-- What you should do --
Establish how many lines in the material include the string "orange" and report it as a lone number.

-- Data for the task --
--- --- ---

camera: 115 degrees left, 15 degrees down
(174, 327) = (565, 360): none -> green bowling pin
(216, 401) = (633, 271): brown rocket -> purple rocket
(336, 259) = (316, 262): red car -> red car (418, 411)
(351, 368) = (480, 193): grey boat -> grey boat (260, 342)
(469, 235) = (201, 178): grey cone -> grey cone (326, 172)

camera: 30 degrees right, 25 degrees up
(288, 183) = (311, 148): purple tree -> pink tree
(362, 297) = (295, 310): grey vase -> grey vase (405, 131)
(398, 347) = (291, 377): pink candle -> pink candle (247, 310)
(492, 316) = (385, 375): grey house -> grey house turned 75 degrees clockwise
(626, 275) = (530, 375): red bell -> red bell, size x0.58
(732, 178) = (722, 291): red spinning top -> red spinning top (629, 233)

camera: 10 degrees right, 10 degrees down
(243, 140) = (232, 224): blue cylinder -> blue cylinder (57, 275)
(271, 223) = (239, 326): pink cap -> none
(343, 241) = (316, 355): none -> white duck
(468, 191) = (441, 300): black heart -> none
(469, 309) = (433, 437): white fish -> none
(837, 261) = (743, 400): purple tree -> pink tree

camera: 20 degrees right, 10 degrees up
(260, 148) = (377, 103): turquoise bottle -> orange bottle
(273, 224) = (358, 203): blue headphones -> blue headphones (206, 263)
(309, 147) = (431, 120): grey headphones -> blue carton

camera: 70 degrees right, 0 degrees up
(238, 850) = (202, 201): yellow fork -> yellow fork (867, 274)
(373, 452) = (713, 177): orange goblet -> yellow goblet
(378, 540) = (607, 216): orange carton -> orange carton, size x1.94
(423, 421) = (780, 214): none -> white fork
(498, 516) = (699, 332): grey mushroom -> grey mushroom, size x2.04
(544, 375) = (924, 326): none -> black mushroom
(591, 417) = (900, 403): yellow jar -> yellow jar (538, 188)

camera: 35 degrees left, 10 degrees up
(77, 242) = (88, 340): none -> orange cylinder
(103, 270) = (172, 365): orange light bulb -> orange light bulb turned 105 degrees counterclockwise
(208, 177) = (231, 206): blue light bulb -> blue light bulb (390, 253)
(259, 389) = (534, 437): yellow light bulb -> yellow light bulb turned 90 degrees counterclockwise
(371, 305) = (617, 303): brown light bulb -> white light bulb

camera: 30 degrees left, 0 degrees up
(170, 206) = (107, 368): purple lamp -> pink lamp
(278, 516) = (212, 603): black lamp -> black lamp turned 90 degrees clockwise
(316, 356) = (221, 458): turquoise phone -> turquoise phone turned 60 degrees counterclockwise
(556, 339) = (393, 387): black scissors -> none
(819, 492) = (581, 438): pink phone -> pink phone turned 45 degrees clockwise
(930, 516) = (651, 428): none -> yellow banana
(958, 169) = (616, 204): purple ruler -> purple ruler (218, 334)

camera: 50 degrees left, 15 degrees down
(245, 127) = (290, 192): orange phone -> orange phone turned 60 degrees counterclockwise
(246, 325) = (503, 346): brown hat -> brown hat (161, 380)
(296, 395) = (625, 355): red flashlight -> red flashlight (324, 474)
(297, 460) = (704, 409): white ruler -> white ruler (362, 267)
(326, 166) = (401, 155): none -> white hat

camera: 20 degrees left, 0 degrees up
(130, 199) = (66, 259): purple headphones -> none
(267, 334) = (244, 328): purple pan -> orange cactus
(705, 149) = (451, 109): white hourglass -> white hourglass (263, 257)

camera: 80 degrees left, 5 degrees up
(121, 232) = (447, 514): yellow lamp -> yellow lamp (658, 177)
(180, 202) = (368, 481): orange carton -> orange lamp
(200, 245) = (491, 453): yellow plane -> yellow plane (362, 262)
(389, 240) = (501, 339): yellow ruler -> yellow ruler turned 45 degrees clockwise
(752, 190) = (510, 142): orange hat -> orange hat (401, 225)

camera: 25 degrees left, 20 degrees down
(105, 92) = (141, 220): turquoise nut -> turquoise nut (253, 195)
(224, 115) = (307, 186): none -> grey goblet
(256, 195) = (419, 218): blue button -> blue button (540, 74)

--- --- ---

-- Response box --
9